▼
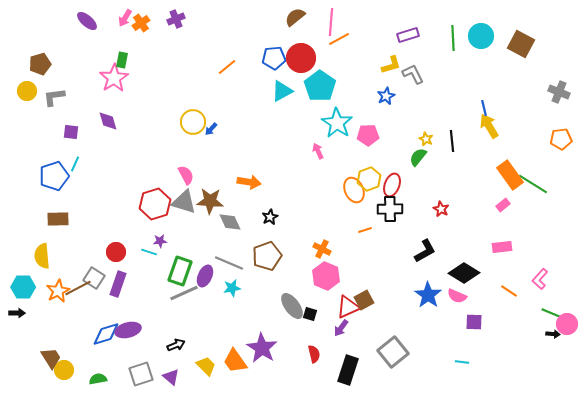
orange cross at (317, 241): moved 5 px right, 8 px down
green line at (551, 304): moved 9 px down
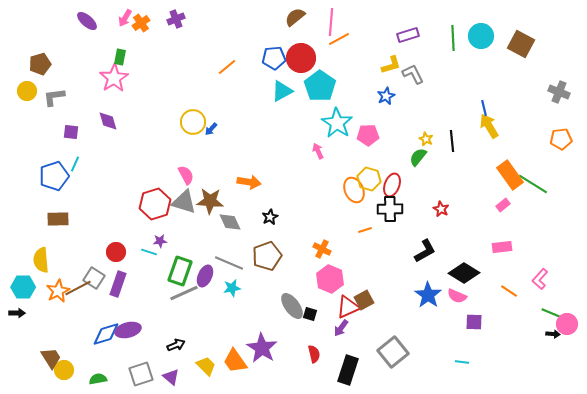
green rectangle at (122, 60): moved 2 px left, 3 px up
yellow hexagon at (369, 179): rotated 25 degrees counterclockwise
yellow semicircle at (42, 256): moved 1 px left, 4 px down
pink hexagon at (326, 276): moved 4 px right, 3 px down
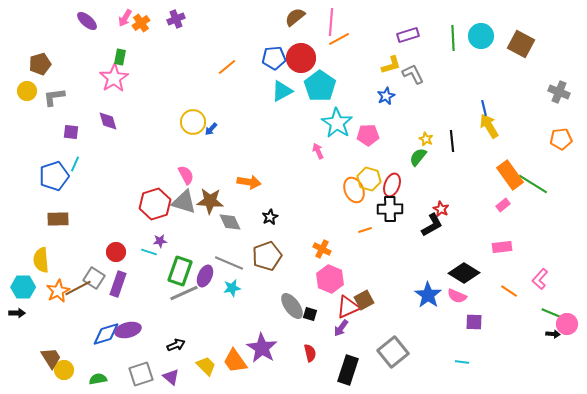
black L-shape at (425, 251): moved 7 px right, 26 px up
red semicircle at (314, 354): moved 4 px left, 1 px up
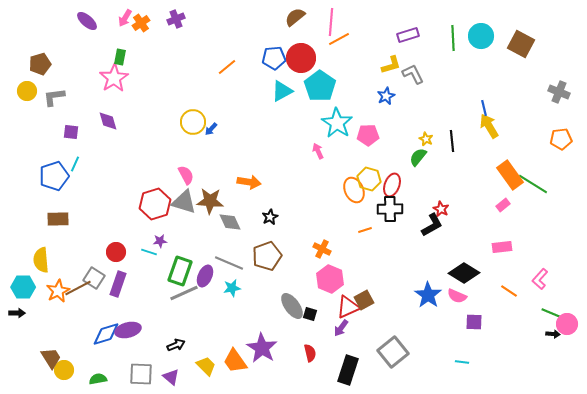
gray square at (141, 374): rotated 20 degrees clockwise
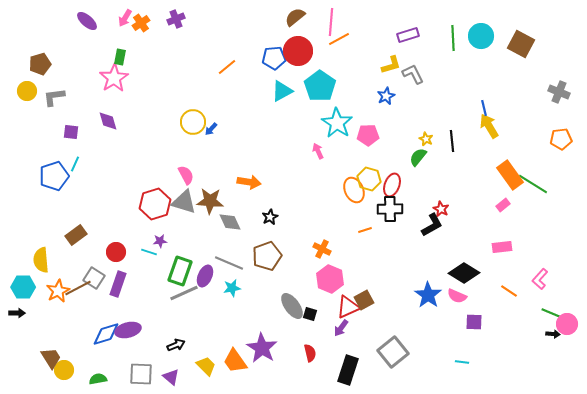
red circle at (301, 58): moved 3 px left, 7 px up
brown rectangle at (58, 219): moved 18 px right, 16 px down; rotated 35 degrees counterclockwise
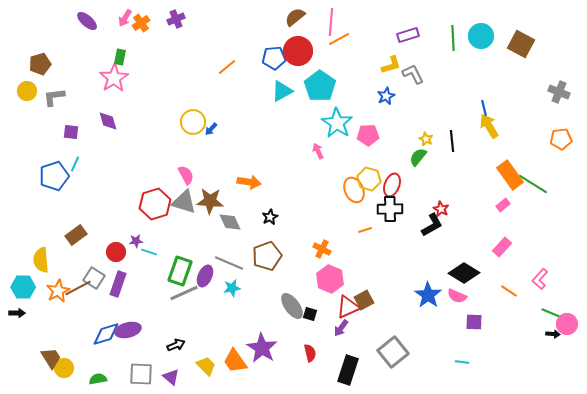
purple star at (160, 241): moved 24 px left
pink rectangle at (502, 247): rotated 42 degrees counterclockwise
yellow circle at (64, 370): moved 2 px up
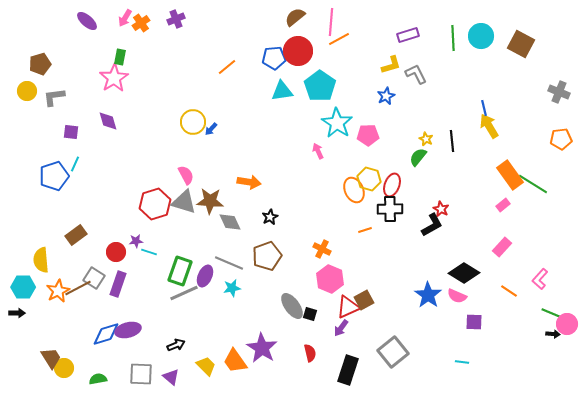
gray L-shape at (413, 74): moved 3 px right
cyan triangle at (282, 91): rotated 20 degrees clockwise
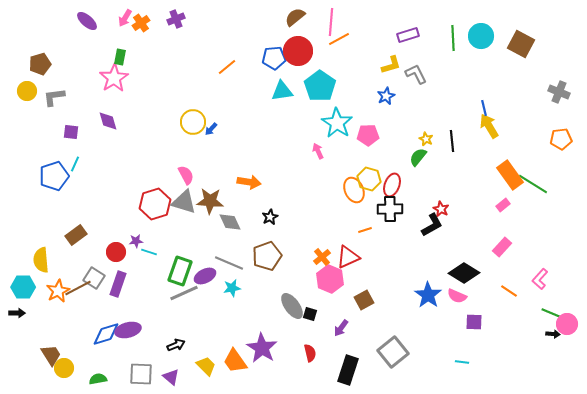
orange cross at (322, 249): moved 8 px down; rotated 24 degrees clockwise
purple ellipse at (205, 276): rotated 40 degrees clockwise
red triangle at (348, 307): moved 50 px up
brown trapezoid at (51, 358): moved 3 px up
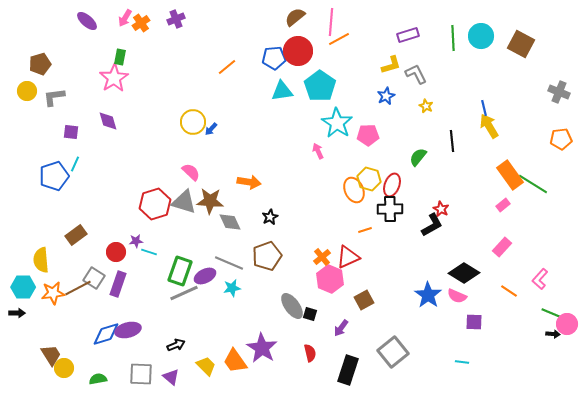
yellow star at (426, 139): moved 33 px up
pink semicircle at (186, 175): moved 5 px right, 3 px up; rotated 18 degrees counterclockwise
orange star at (58, 291): moved 5 px left, 2 px down; rotated 20 degrees clockwise
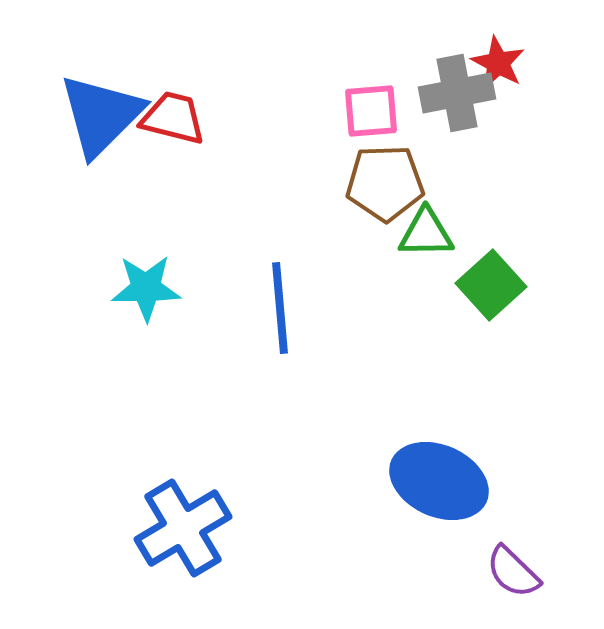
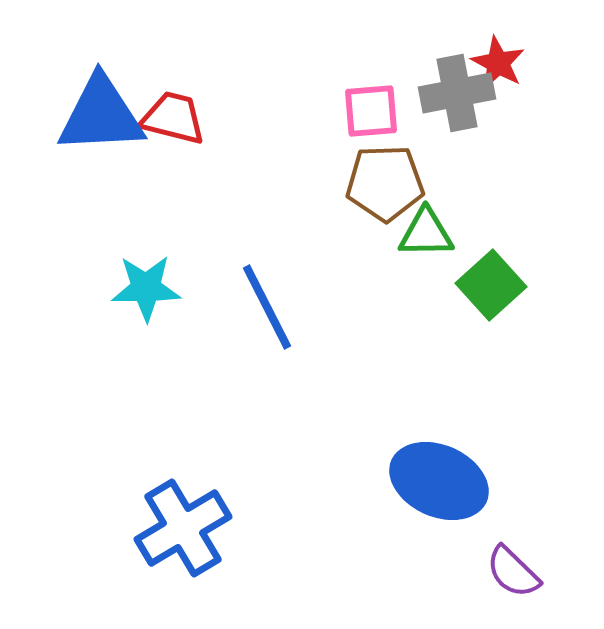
blue triangle: rotated 42 degrees clockwise
blue line: moved 13 px left, 1 px up; rotated 22 degrees counterclockwise
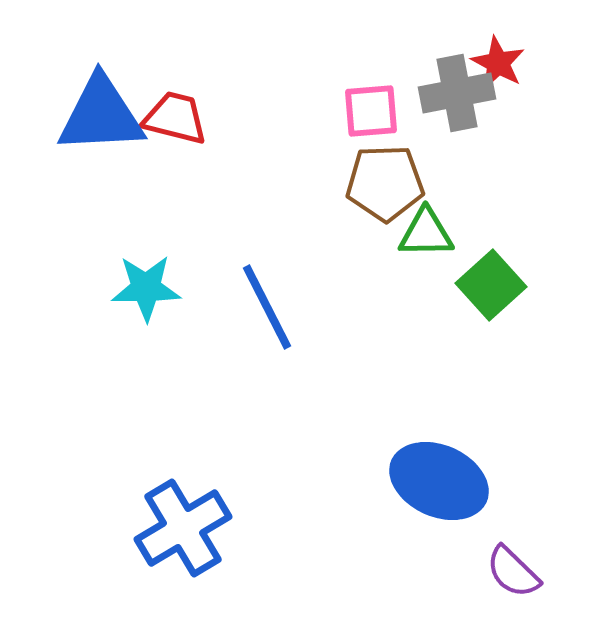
red trapezoid: moved 2 px right
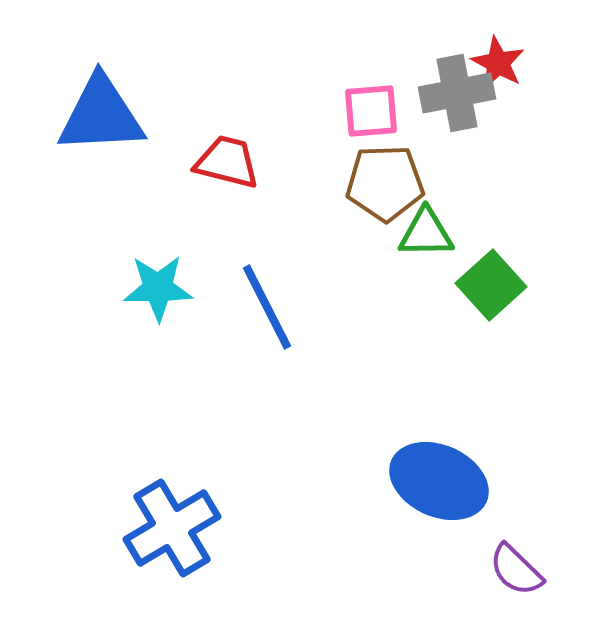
red trapezoid: moved 52 px right, 44 px down
cyan star: moved 12 px right
blue cross: moved 11 px left
purple semicircle: moved 3 px right, 2 px up
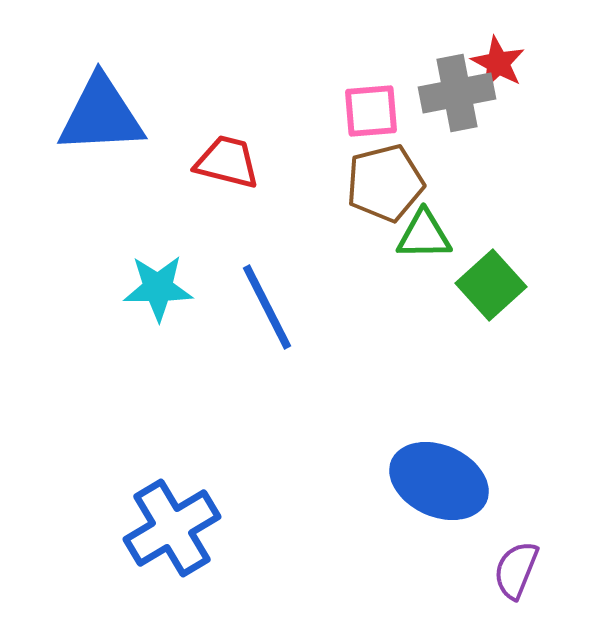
brown pentagon: rotated 12 degrees counterclockwise
green triangle: moved 2 px left, 2 px down
purple semicircle: rotated 68 degrees clockwise
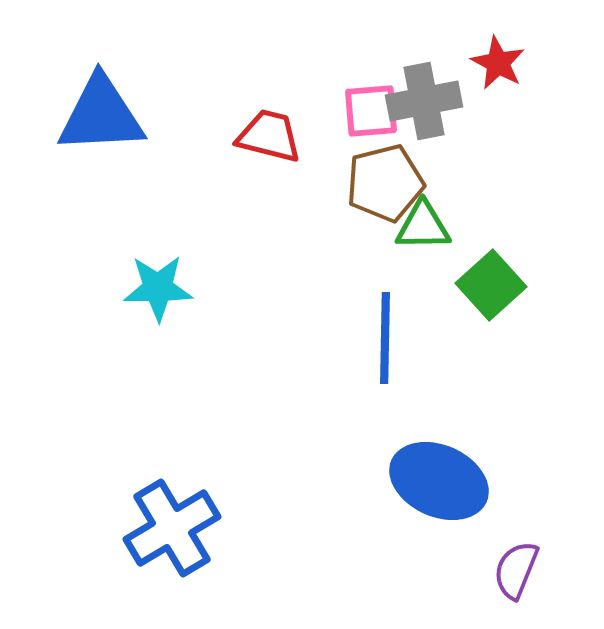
gray cross: moved 33 px left, 8 px down
red trapezoid: moved 42 px right, 26 px up
green triangle: moved 1 px left, 9 px up
blue line: moved 118 px right, 31 px down; rotated 28 degrees clockwise
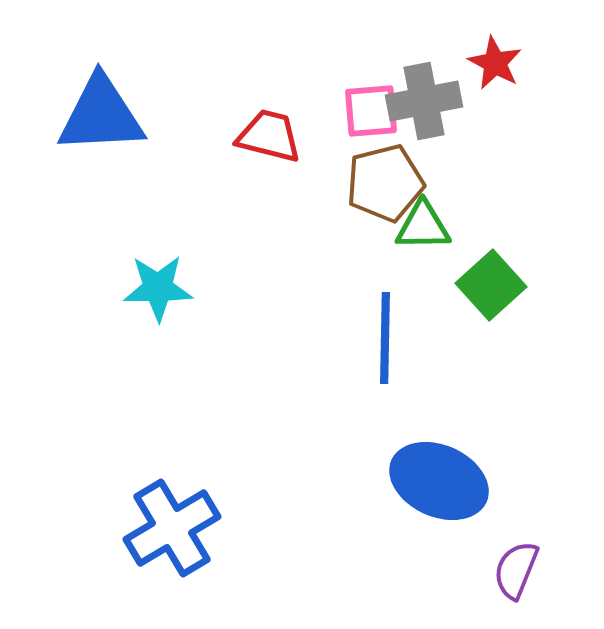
red star: moved 3 px left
▲
#### Work to be completed:
Rewrite every line of the entries above, replacing each "semicircle" with "half circle" and keeping everything else the same. Leave the picture lines out of your answer.

#### The reply:
orange cross at (317, 241): moved 5 px right, 8 px down
green line at (551, 304): moved 9 px down
green rectangle at (122, 60): moved 2 px left, 3 px up
yellow hexagon at (369, 179): rotated 25 degrees counterclockwise
yellow half circle at (42, 256): moved 1 px left, 4 px down
pink hexagon at (326, 276): moved 4 px right, 3 px down
black L-shape at (425, 251): moved 7 px right, 26 px up
red half circle at (314, 354): moved 4 px left, 1 px up
gray square at (141, 374): rotated 20 degrees clockwise
red circle at (301, 58): moved 3 px left, 7 px up
brown rectangle at (58, 219): moved 18 px right, 16 px down; rotated 35 degrees counterclockwise
purple star at (160, 241): moved 24 px left
pink rectangle at (502, 247): rotated 42 degrees counterclockwise
yellow circle at (64, 370): moved 2 px up
gray L-shape at (413, 74): moved 3 px right
cyan triangle at (282, 91): rotated 20 degrees clockwise
orange cross at (322, 249): moved 8 px down; rotated 24 degrees clockwise
purple ellipse at (205, 276): rotated 40 degrees clockwise
red triangle at (348, 307): moved 50 px up
brown trapezoid at (51, 358): moved 3 px up
yellow star at (426, 139): moved 33 px up
pink half circle at (186, 175): moved 5 px right, 3 px up; rotated 18 degrees counterclockwise
orange star at (58, 291): moved 5 px left, 2 px down; rotated 20 degrees clockwise
blue triangle: rotated 42 degrees clockwise
blue line: moved 13 px left, 1 px up; rotated 22 degrees counterclockwise
red trapezoid: moved 2 px right
red trapezoid: moved 52 px right, 44 px down
cyan star: moved 12 px right
blue cross: moved 11 px left
purple half circle: moved 3 px right, 2 px up
brown pentagon: rotated 12 degrees counterclockwise
green triangle: moved 2 px left, 2 px down
purple half circle: rotated 68 degrees clockwise
gray cross: moved 33 px left, 8 px down
red trapezoid: moved 42 px right, 26 px up
green triangle: moved 1 px left, 9 px up
blue line: moved 118 px right, 31 px down; rotated 28 degrees clockwise
red star: moved 3 px left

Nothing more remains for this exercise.